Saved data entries
################

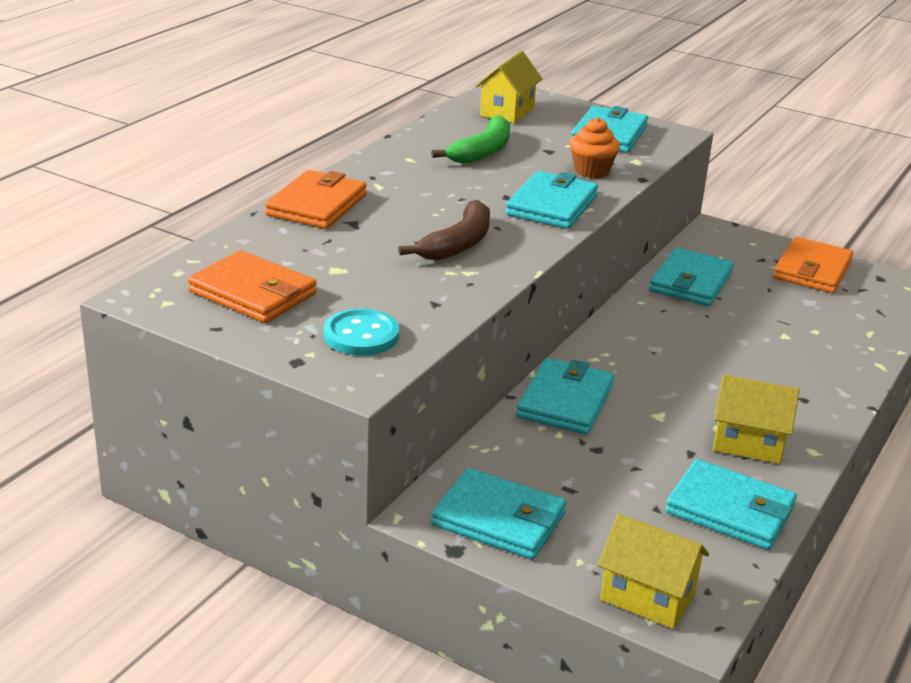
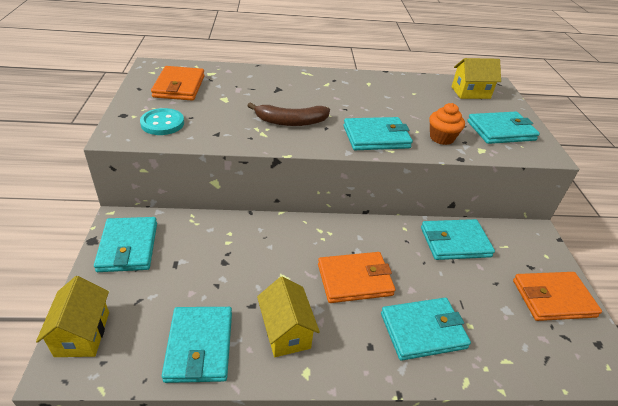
camera: 55 degrees right, 10 degrees up
(317, 205) = (284, 76): orange wallet -> orange wallet (354, 280)
(482, 151) = (410, 99): green banana -> none
(565, 401) = (262, 233): turquoise wallet -> turquoise wallet (423, 331)

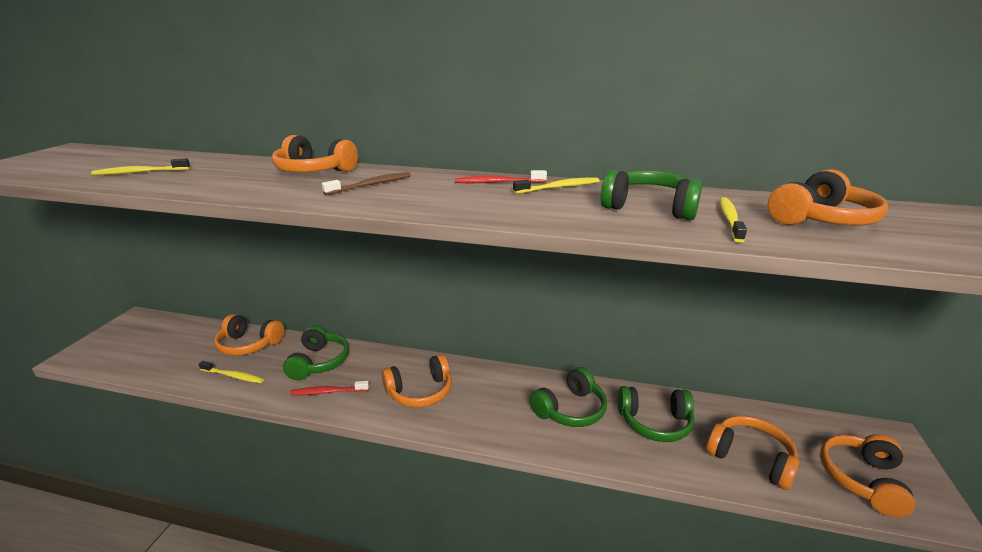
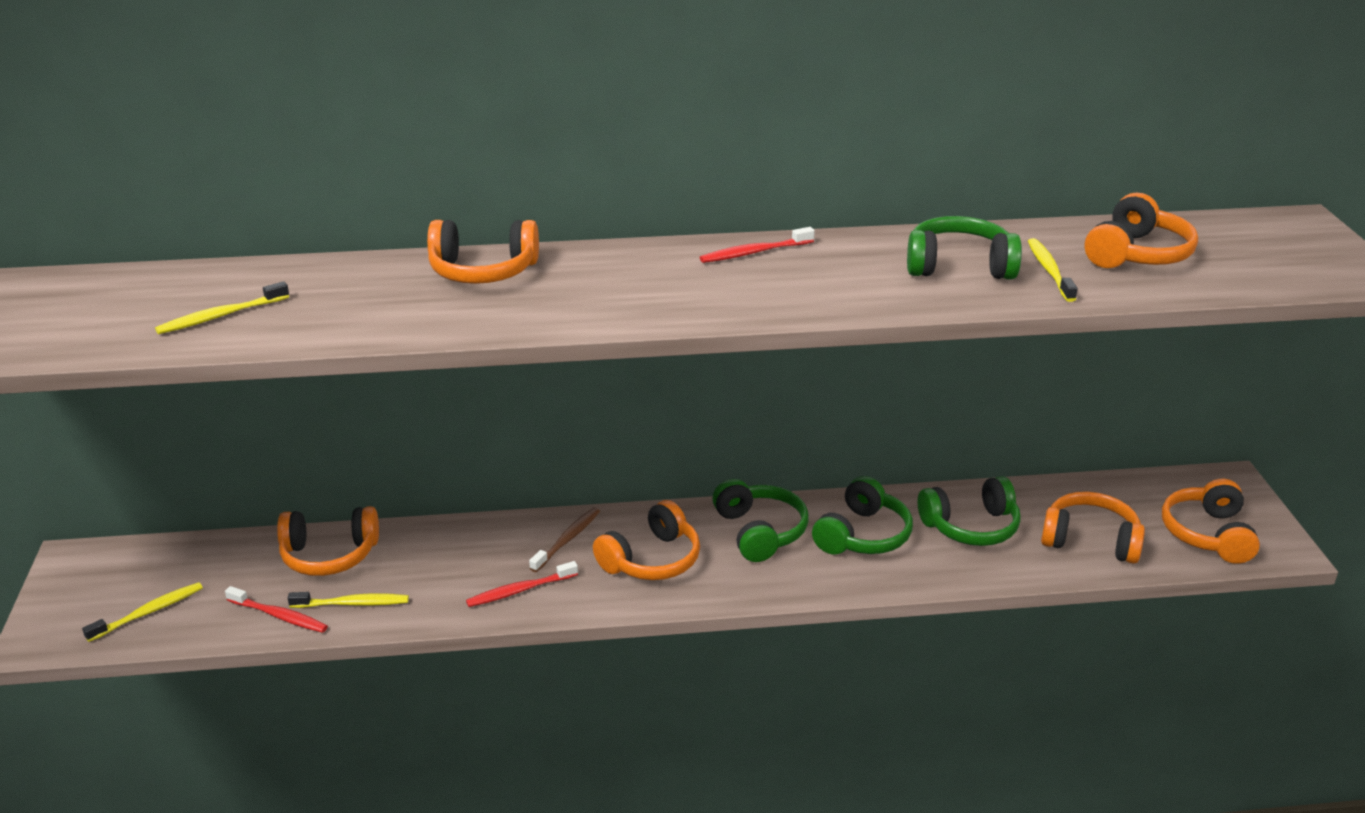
camera: 20 degrees left, 5 degrees up
(191, 373) = (279, 616): none -> red toothbrush
(319, 362) = (468, 554): green headphones -> green headphones (759, 532)
(371, 185) = (596, 284): brown toothbrush -> brown toothbrush (567, 540)
(559, 187) = (835, 249): yellow toothbrush -> yellow toothbrush (148, 612)

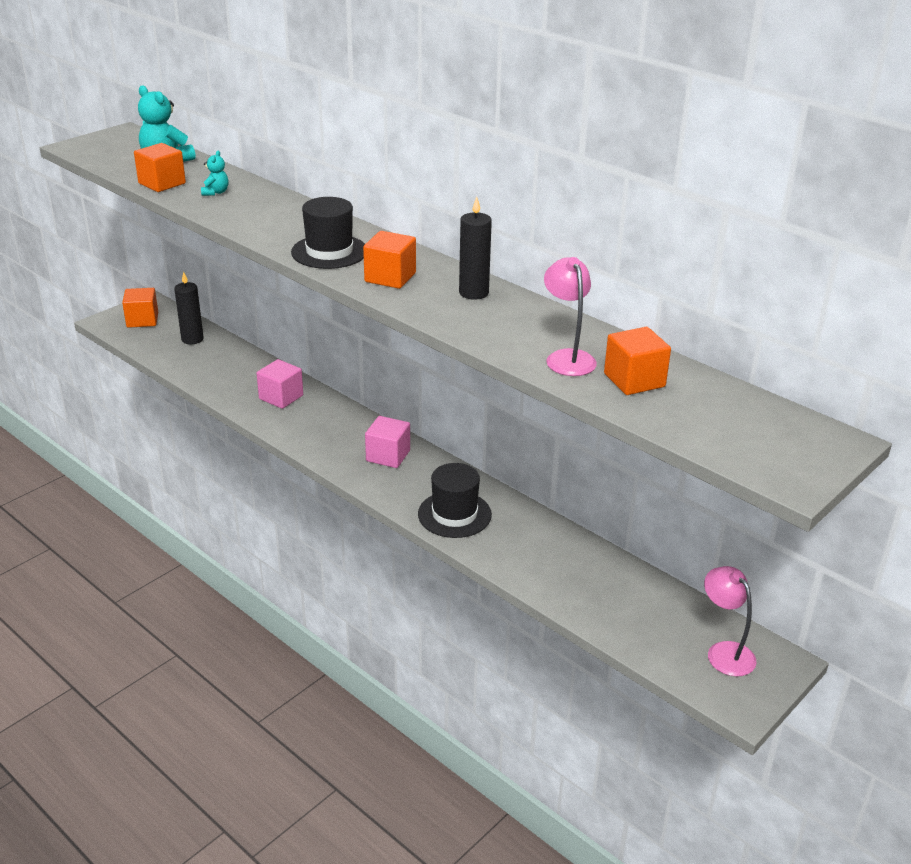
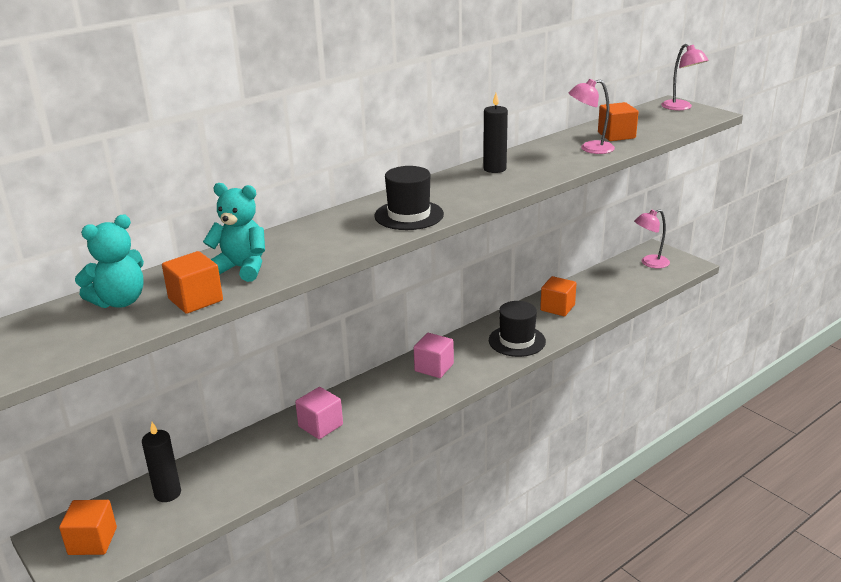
camera: 80 degrees left, 5 degrees down
(215, 192) = (241, 268): turquoise teddy bear -> turquoise teddy bear, size x1.91
(390, 277) = (464, 194): orange cube -> orange cube (557, 307)
(813, 449) = (681, 107): none -> pink lamp

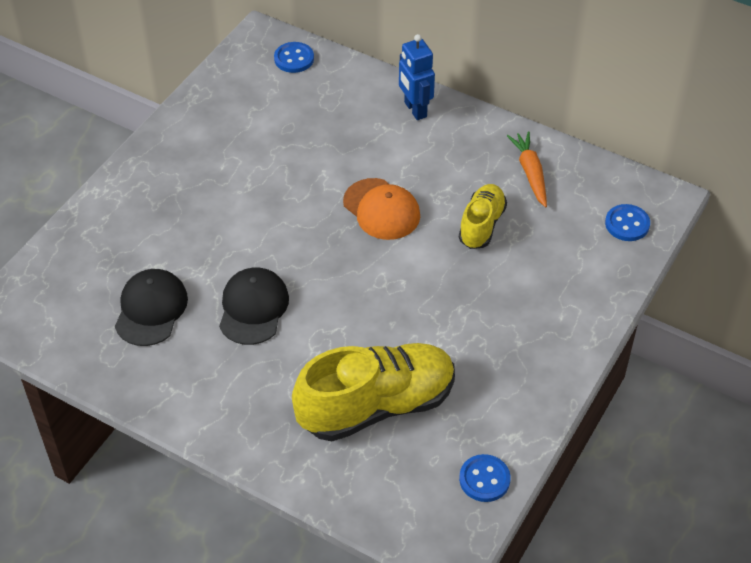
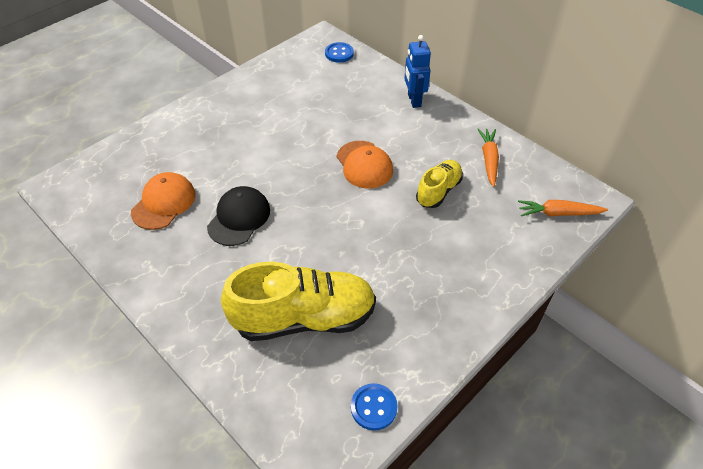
camera: 15 degrees right, 0 degrees up
(151, 309) = (164, 203): black cap -> orange cap
(627, 224) = (558, 213): blue button -> orange carrot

################

Problem to work on: Exact lines, nothing more: output the one with "(317, 205) = (284, 76): orange" and every later line through the end of the data, skipping pictures.

Task answer:
(317, 205) = (284, 76): orange wallet -> orange wallet (354, 280)
(482, 151) = (410, 99): green banana -> none
(565, 401) = (262, 233): turquoise wallet -> turquoise wallet (423, 331)

camera: 20 degrees left, 5 degrees up
(191, 373) = (279, 616): none -> red toothbrush
(319, 362) = (468, 554): green headphones -> green headphones (759, 532)
(371, 185) = (596, 284): brown toothbrush -> brown toothbrush (567, 540)
(559, 187) = (835, 249): yellow toothbrush -> yellow toothbrush (148, 612)

camera: 80 degrees left, 5 degrees down
(215, 192) = (241, 268): turquoise teddy bear -> turquoise teddy bear, size x1.91
(390, 277) = (464, 194): orange cube -> orange cube (557, 307)
(813, 449) = (681, 107): none -> pink lamp

camera: 15 degrees right, 0 degrees up
(151, 309) = (164, 203): black cap -> orange cap
(627, 224) = (558, 213): blue button -> orange carrot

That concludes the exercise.